## TASK PROMPT
The task calls for the lines below from the line with "(229, 467) = (383, 479): black" to the line with "camera: 30 degrees right, 10 degrees down", both ends included, copied exactly, without any pictures.

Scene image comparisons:
____
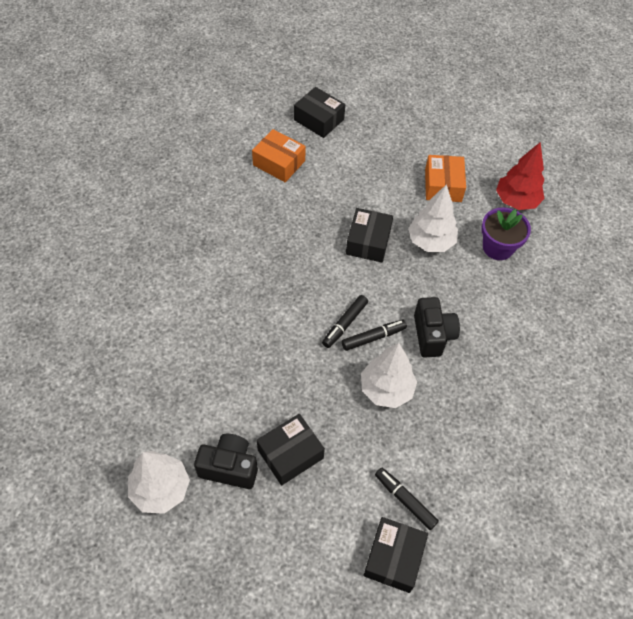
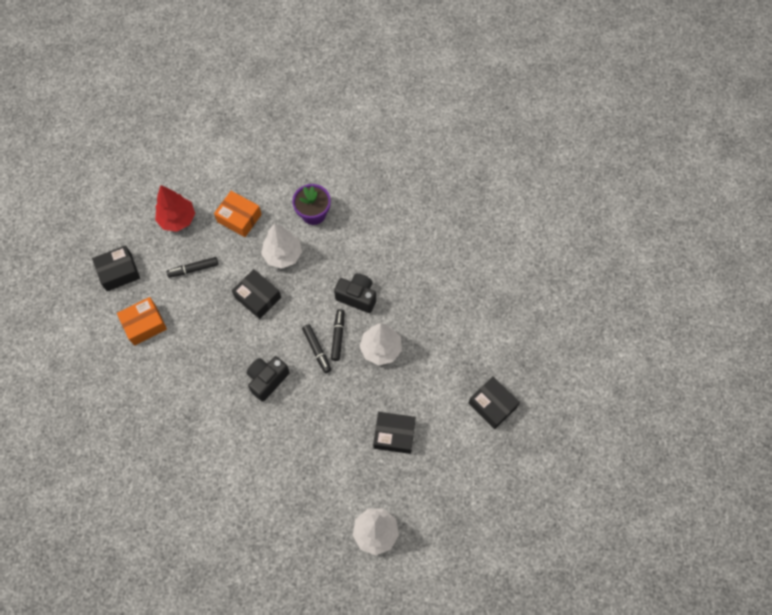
camera: 60 degrees left, 10 degrees up
(229, 467) = (383, 479): black camera -> black camera (267, 380)
(290, 454) = (394, 435): black box -> black box turned 75 degrees counterclockwise
(405, 500) = (460, 378): black marker -> black marker (193, 269)
(516, 201) = (282, 177): red tree -> red tree (177, 219)

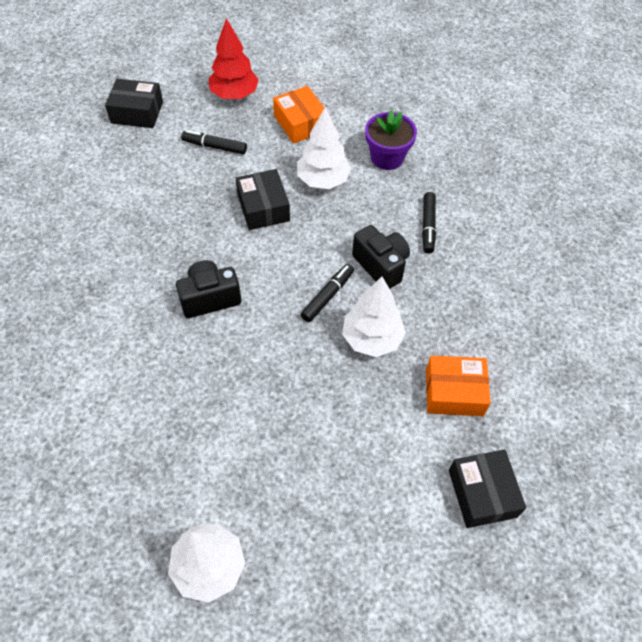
camera: 30 degrees right, 10 degrees down
(144, 324) = (122, 172): orange box -> orange box (454, 392)
(317, 350) = (291, 297): black marker -> black marker (428, 226)
(394, 435) = (320, 452): black box -> none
____
## RESULT OF THE EXERCISE
(229, 467) = (383, 479): black camera -> black camera (267, 380)
(290, 454) = (394, 435): black box -> black box turned 75 degrees counterclockwise
(405, 500) = (460, 378): black marker -> black marker (193, 269)
(516, 201) = (282, 177): red tree -> red tree (177, 219)

camera: 30 degrees right, 10 degrees down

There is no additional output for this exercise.